TASK DESCRIPTION
Could you copy the data that follows exactly as written, but drop the pictures?

DATA TO EXAMINE

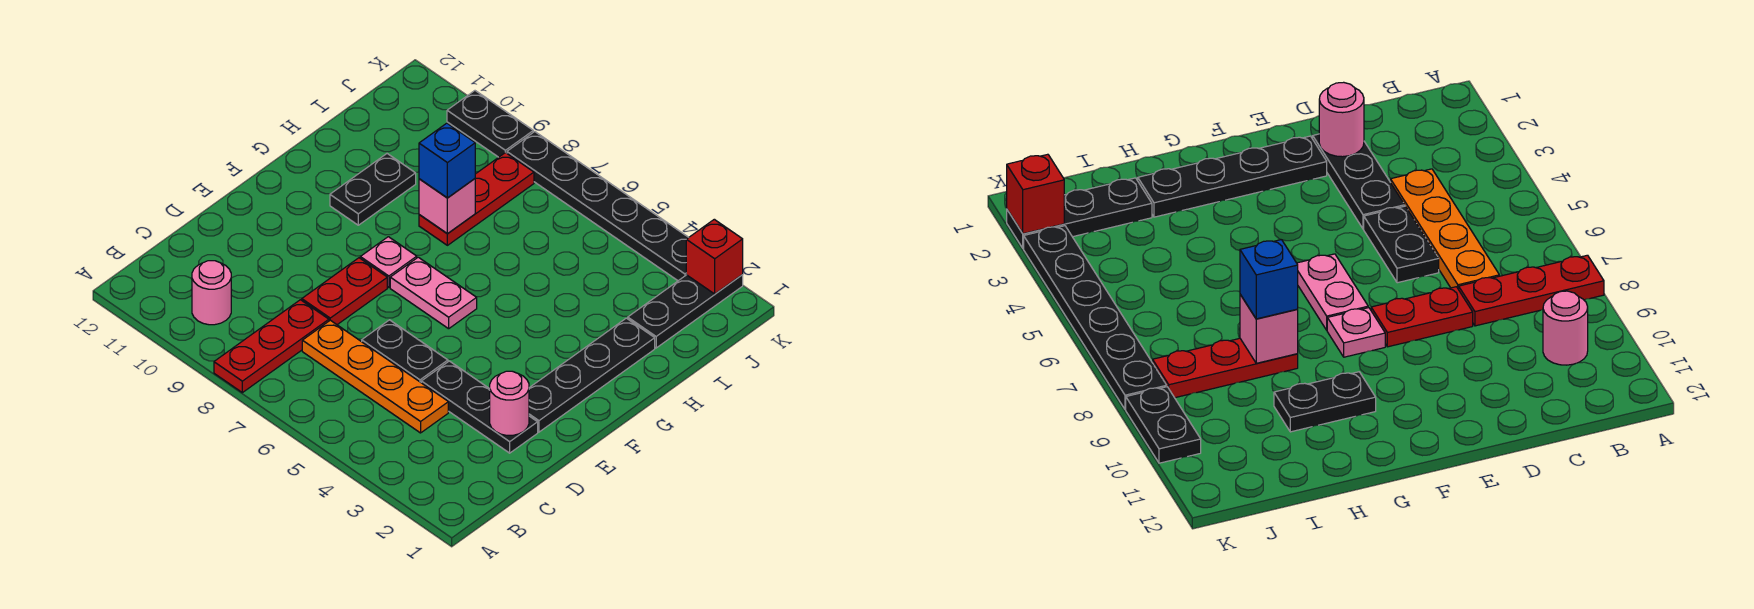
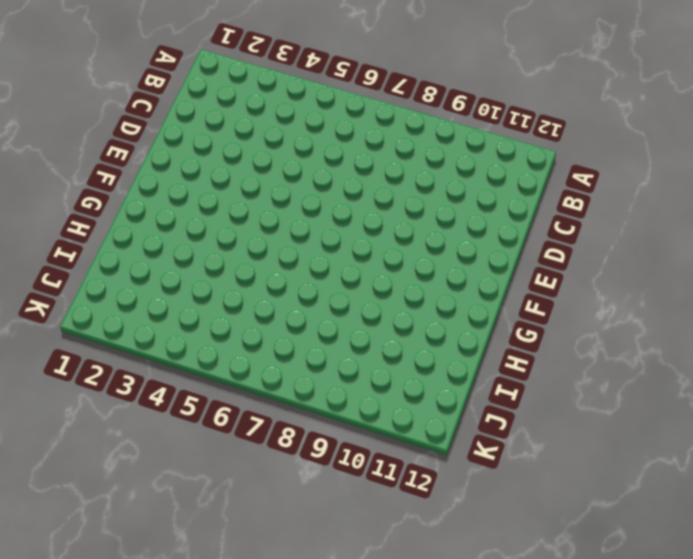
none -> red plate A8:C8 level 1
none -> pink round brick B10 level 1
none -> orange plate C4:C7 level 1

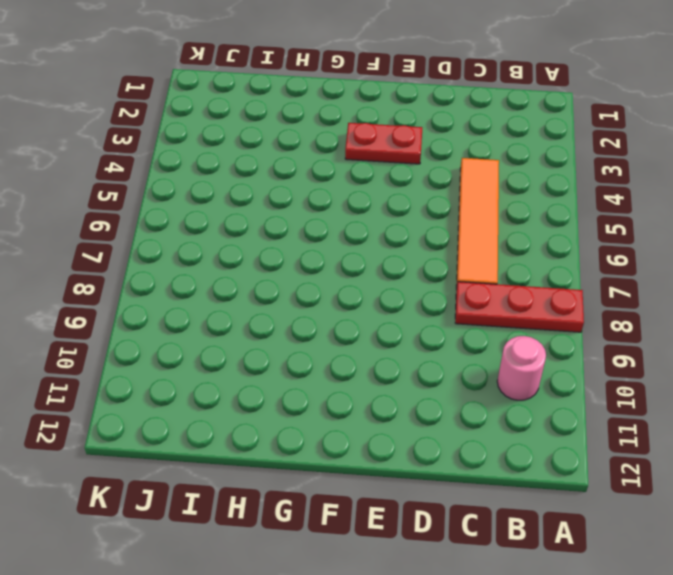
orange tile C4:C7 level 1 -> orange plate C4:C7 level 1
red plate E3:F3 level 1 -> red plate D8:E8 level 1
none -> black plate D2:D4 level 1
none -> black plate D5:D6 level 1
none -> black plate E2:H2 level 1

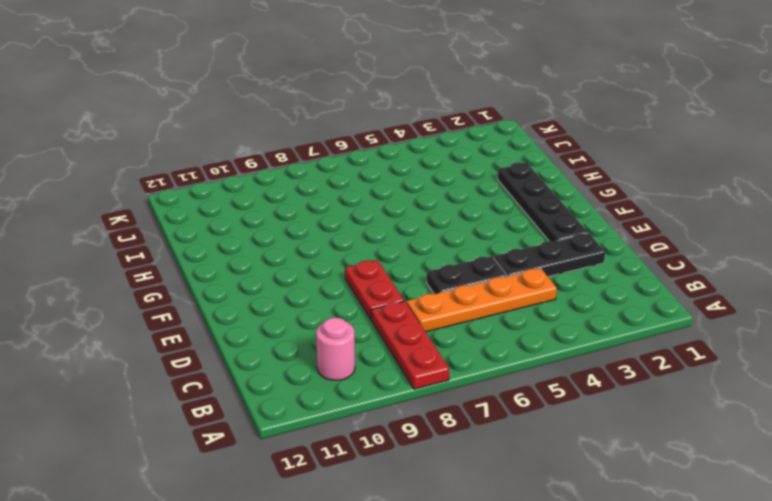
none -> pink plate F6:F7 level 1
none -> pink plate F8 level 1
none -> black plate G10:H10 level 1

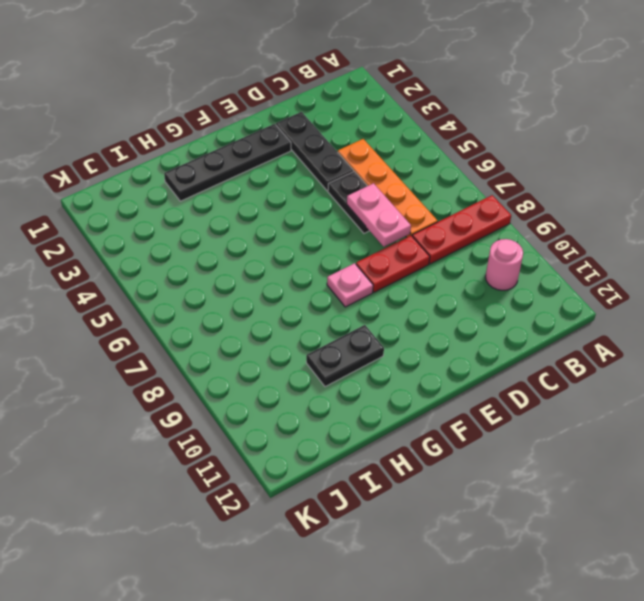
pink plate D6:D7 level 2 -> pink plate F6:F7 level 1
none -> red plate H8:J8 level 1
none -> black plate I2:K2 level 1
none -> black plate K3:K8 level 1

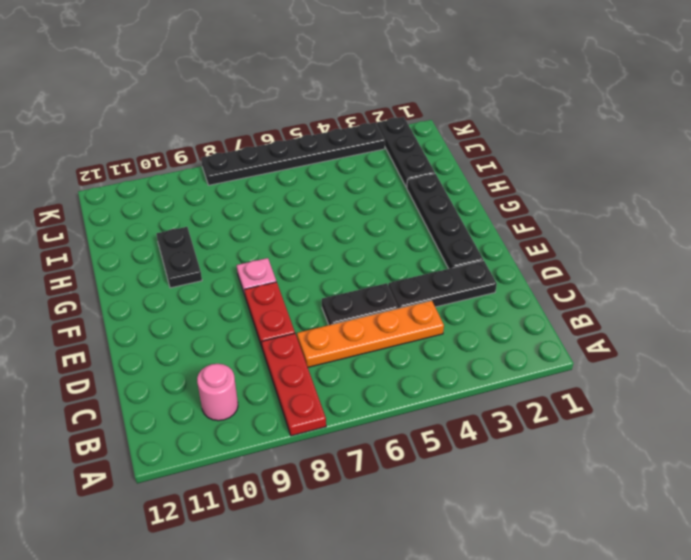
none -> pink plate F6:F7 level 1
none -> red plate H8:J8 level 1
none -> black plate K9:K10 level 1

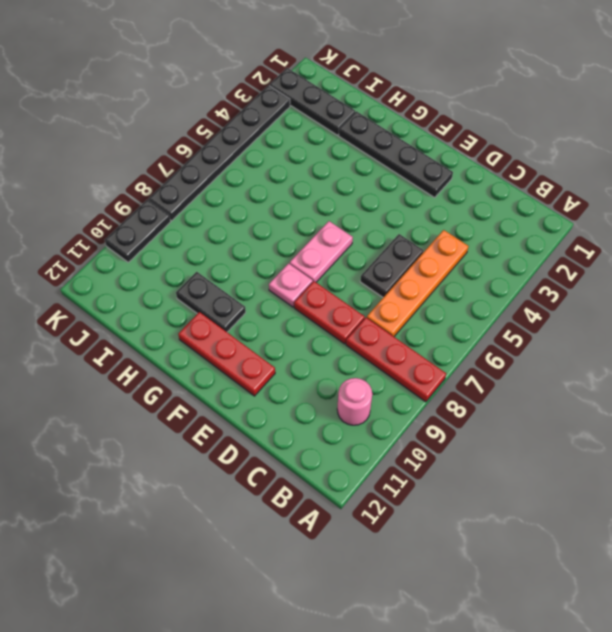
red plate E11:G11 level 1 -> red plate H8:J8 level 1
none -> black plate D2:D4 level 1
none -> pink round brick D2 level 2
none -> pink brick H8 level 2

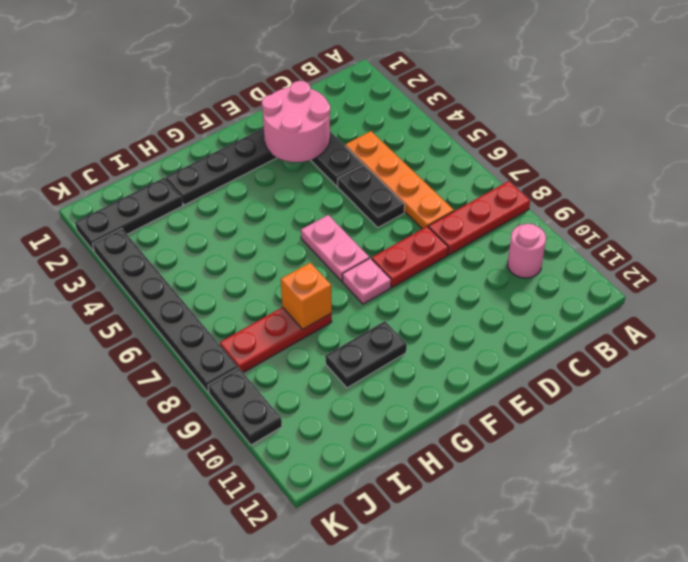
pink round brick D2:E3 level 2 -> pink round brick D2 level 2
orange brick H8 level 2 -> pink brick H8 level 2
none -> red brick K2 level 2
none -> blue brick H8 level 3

SOLUTION
none -> red plate A8:C8 level 1
none -> pink round brick B10 level 1
none -> orange plate C4:C7 level 1

orange tile C4:C7 level 1 -> orange plate C4:C7 level 1
red plate E3:F3 level 1 -> red plate D8:E8 level 1
none -> black plate D2:D4 level 1
none -> black plate D5:D6 level 1
none -> black plate E2:H2 level 1

none -> pink plate F6:F7 level 1
none -> pink plate F8 level 1
none -> black plate G10:H10 level 1

pink plate D6:D7 level 2 -> pink plate F6:F7 level 1
none -> red plate H8:J8 level 1
none -> black plate I2:K2 level 1
none -> black plate K3:K8 level 1

none -> pink plate F6:F7 level 1
none -> red plate H8:J8 level 1
none -> black plate K9:K10 level 1

red plate E11:G11 level 1 -> red plate H8:J8 level 1
none -> black plate D2:D4 level 1
none -> pink round brick D2 level 2
none -> pink brick H8 level 2

pink round brick D2:E3 level 2 -> pink round brick D2 level 2
orange brick H8 level 2 -> pink brick H8 level 2
none -> red brick K2 level 2
none -> blue brick H8 level 3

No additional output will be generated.